Data shown:
+++

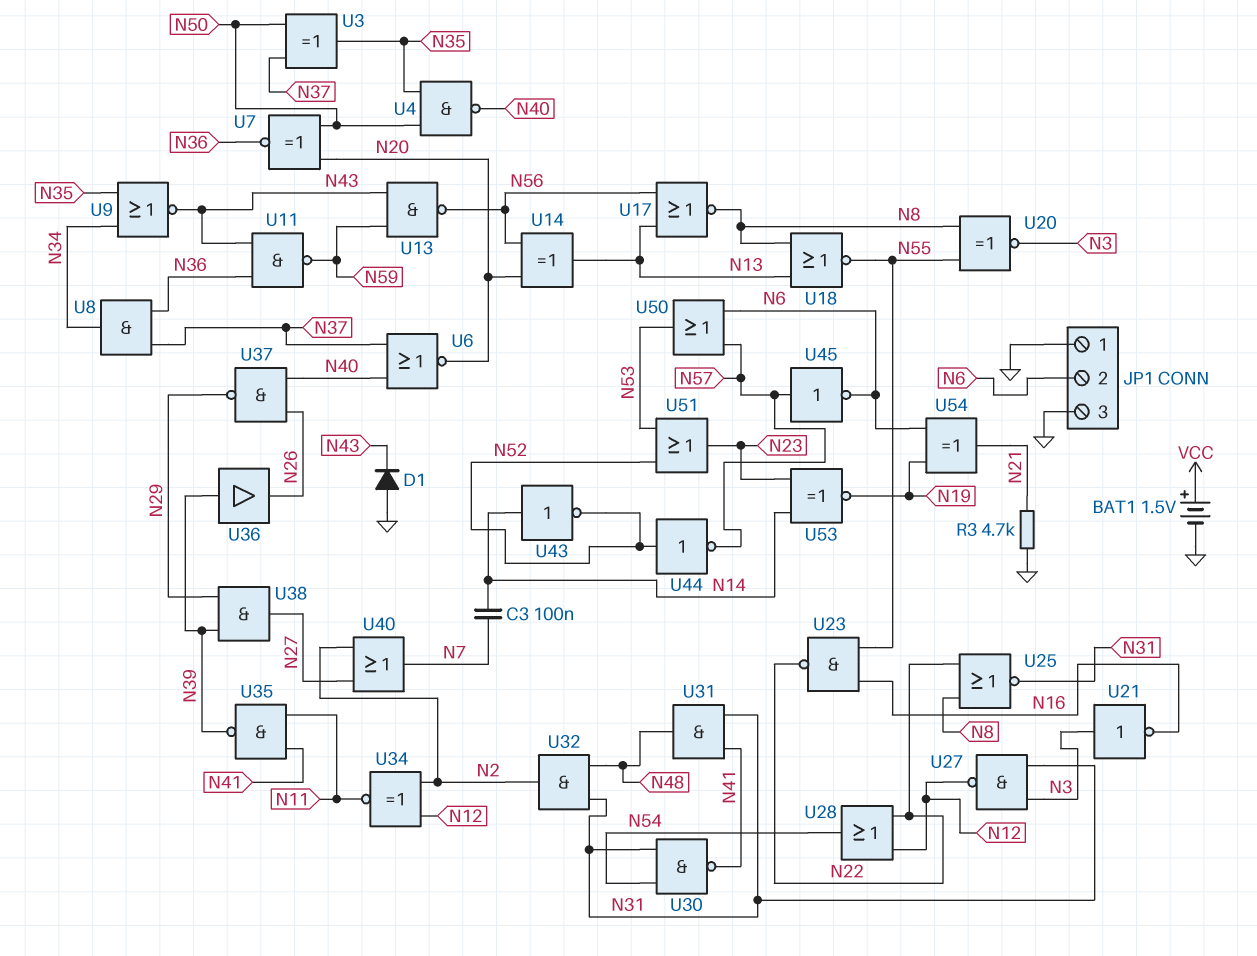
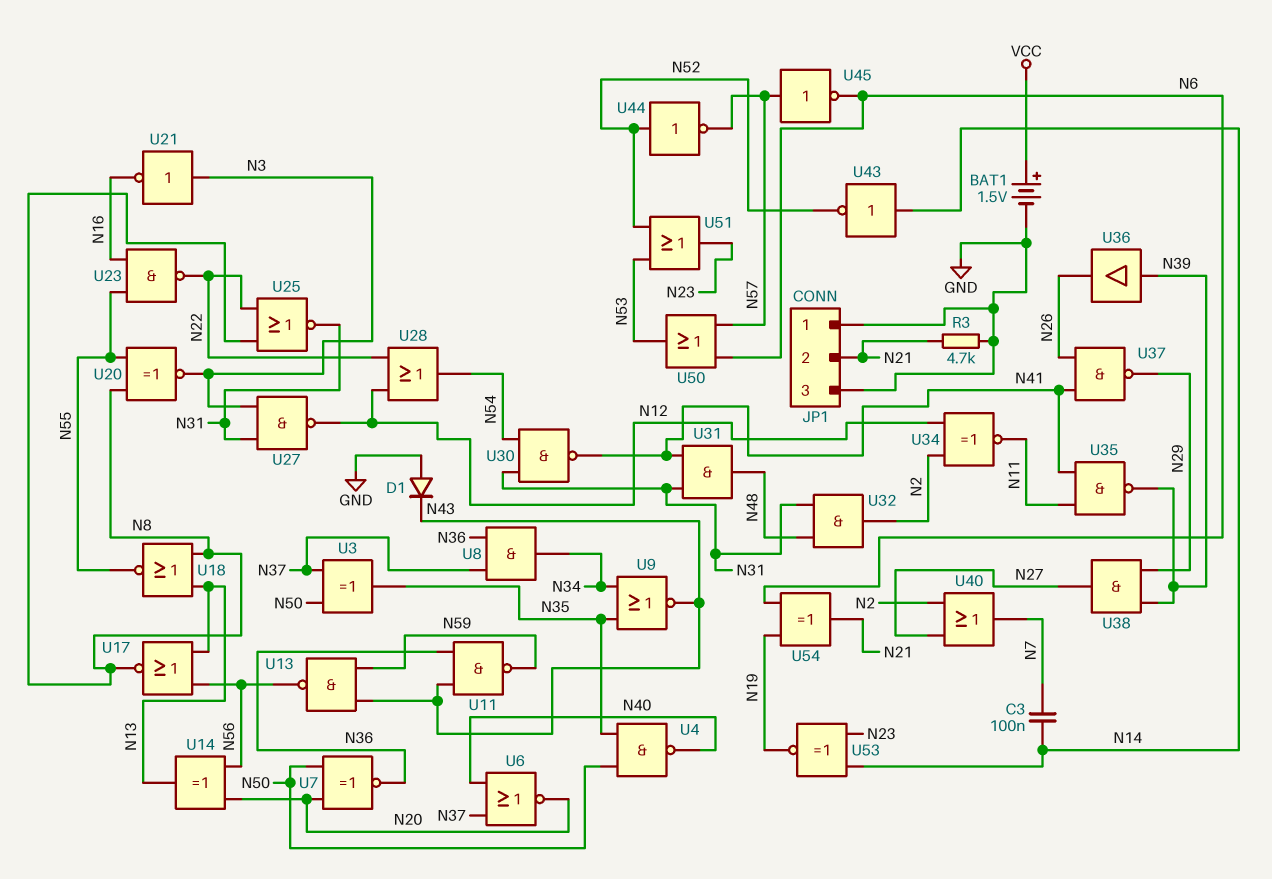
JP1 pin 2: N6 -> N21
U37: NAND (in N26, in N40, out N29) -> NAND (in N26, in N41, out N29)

+++

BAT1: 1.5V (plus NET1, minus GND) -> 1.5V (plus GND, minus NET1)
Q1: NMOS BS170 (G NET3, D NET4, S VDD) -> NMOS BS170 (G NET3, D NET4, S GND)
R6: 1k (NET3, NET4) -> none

+++

What the task asks: Copy, exactly and only, the lines above that begin with the one containing "BAT1: 1.5V (plus" and finish with the one containing "R6: 1k (NET3, NET4) -> none".

Solution:
BAT1: 1.5V (plus NET1, minus GND) -> 1.5V (plus GND, minus NET1)
Q1: NMOS BS170 (G NET3, D NET4, S VDD) -> NMOS BS170 (G NET3, D NET4, S GND)
R6: 1k (NET3, NET4) -> none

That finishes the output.